**Task brief**
Nothing but the lines below between the line holding "green square: (594, 561)" and the line holding "orange line: (1699, 1052)", inclusive, should appear in the answer, each set down exactly.

**Source information**
※ ※ ※

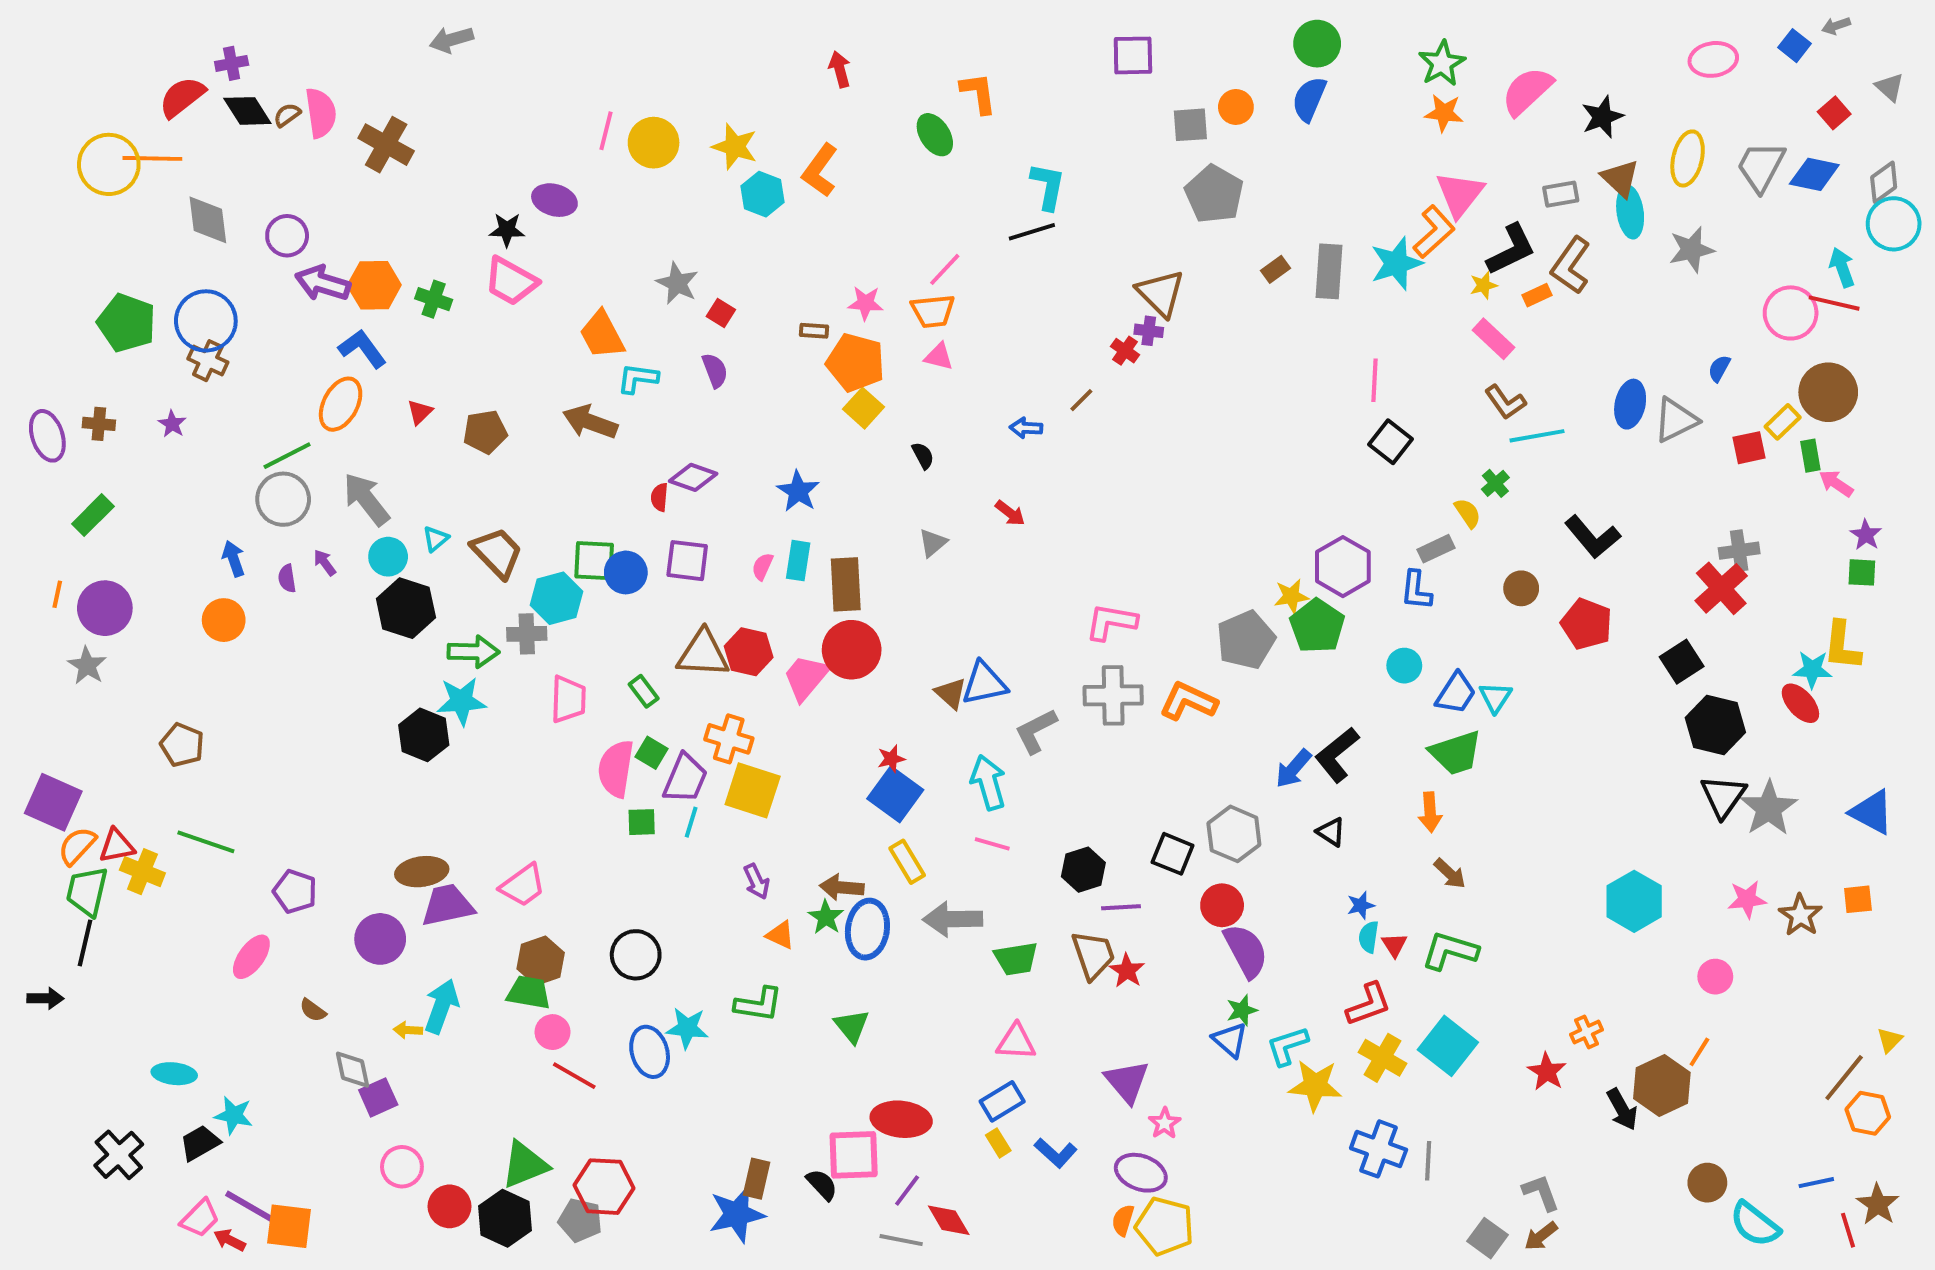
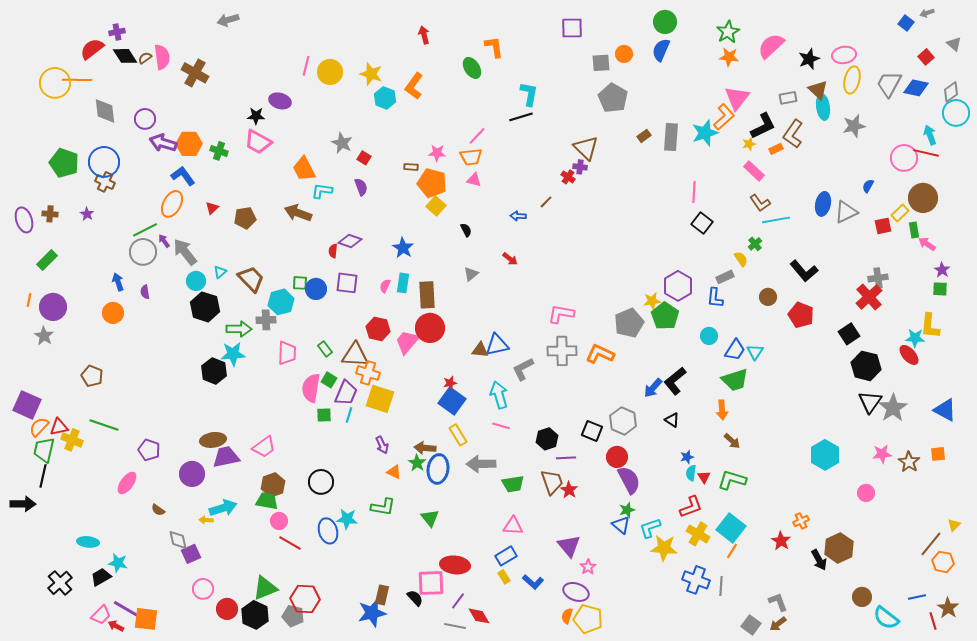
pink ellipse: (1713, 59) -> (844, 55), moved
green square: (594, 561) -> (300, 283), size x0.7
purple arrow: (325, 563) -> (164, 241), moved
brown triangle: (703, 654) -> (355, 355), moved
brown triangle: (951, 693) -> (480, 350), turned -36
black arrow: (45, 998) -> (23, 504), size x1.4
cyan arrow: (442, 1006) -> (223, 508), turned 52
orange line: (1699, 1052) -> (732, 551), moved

※ ※ ※

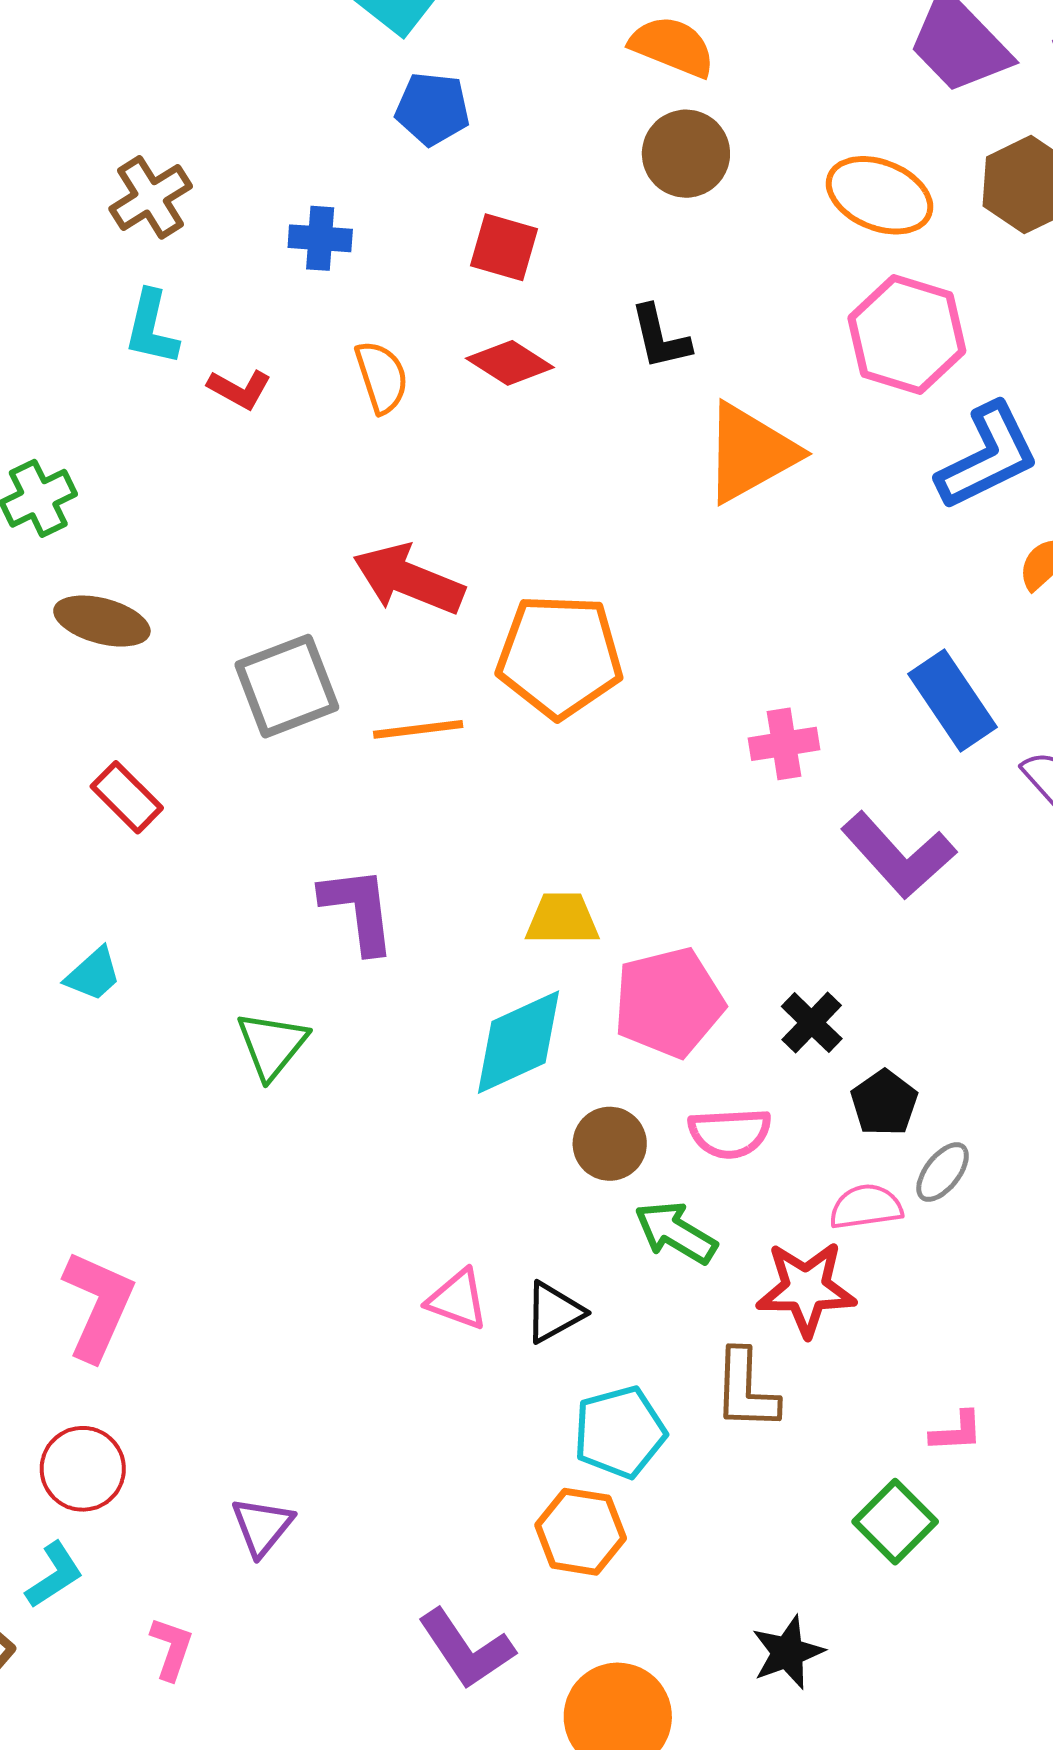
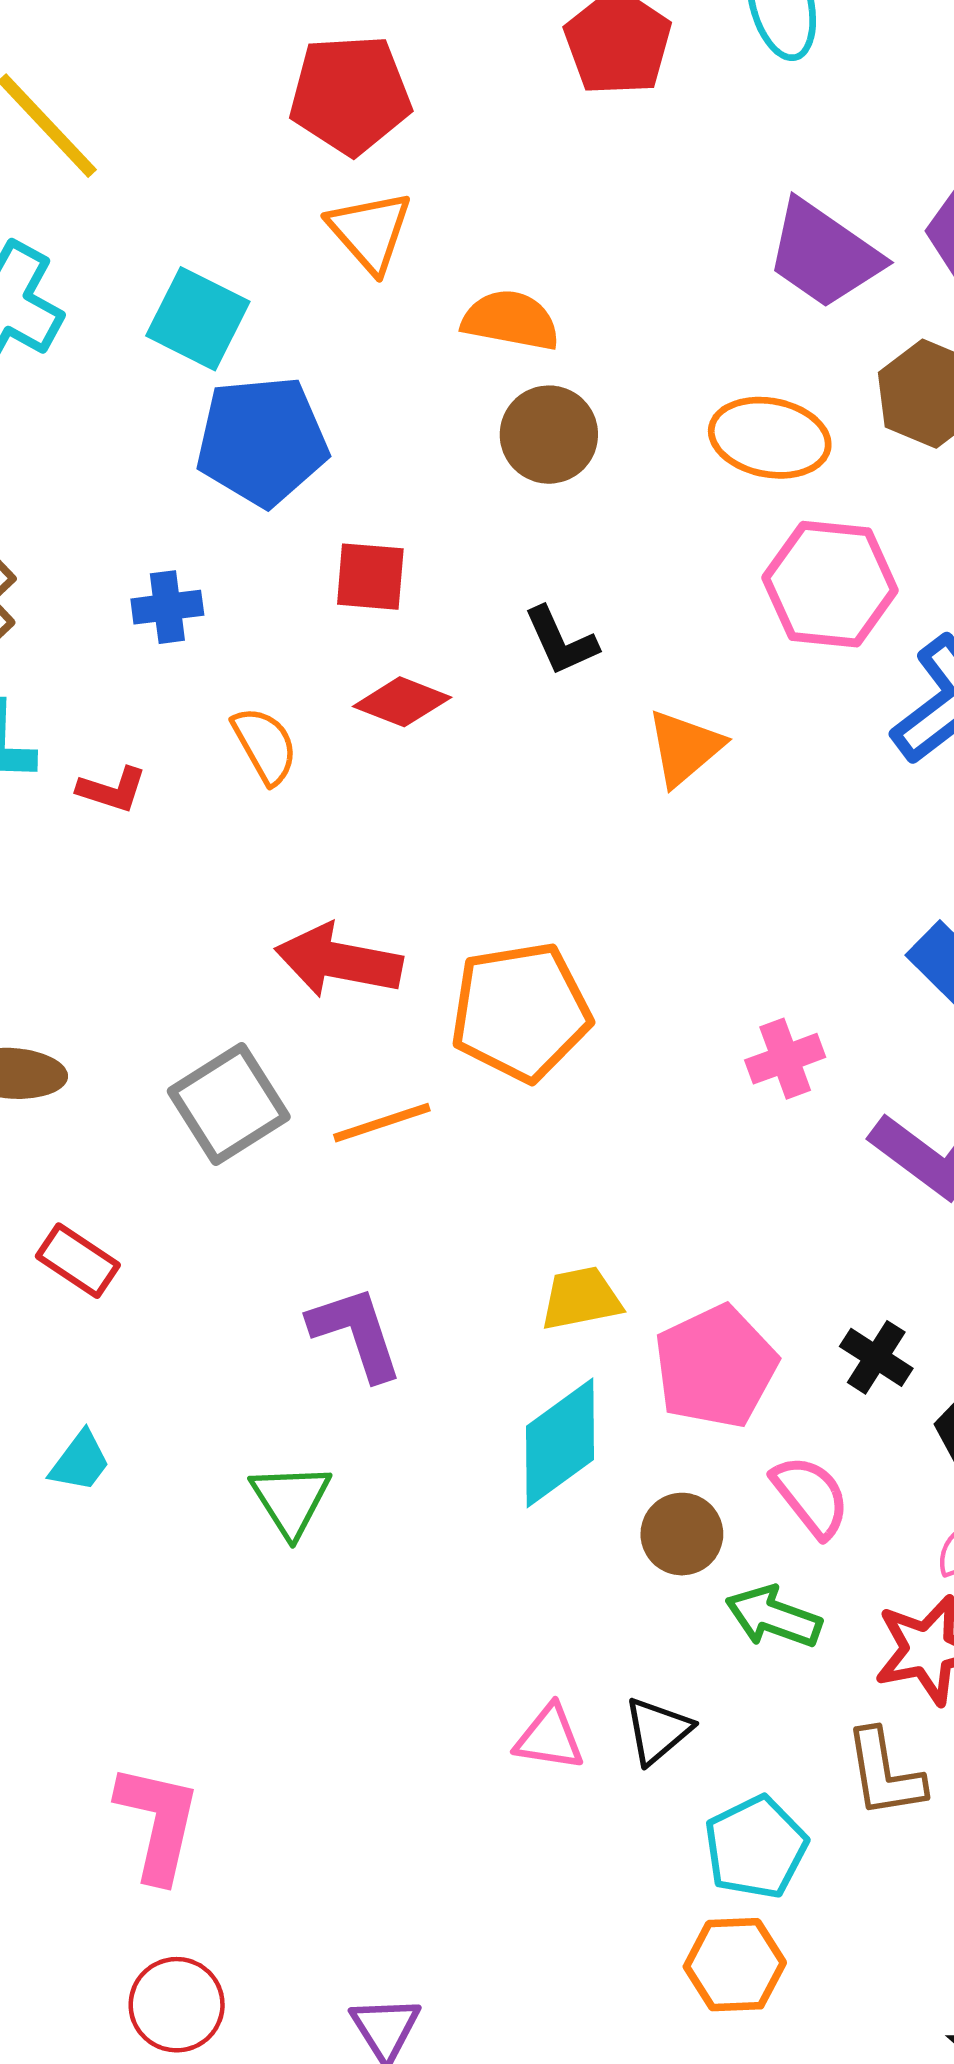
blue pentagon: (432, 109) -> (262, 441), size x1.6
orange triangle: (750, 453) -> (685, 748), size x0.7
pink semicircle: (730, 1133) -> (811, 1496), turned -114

※ ※ ※

**Response to this exercise**
green square: (594, 561) -> (300, 283), size x0.7
purple arrow: (325, 563) -> (164, 241), moved
brown triangle: (703, 654) -> (355, 355), moved
brown triangle: (951, 693) -> (480, 350), turned -36
black arrow: (45, 998) -> (23, 504), size x1.4
cyan arrow: (442, 1006) -> (223, 508), turned 52
orange line: (1699, 1052) -> (732, 551), moved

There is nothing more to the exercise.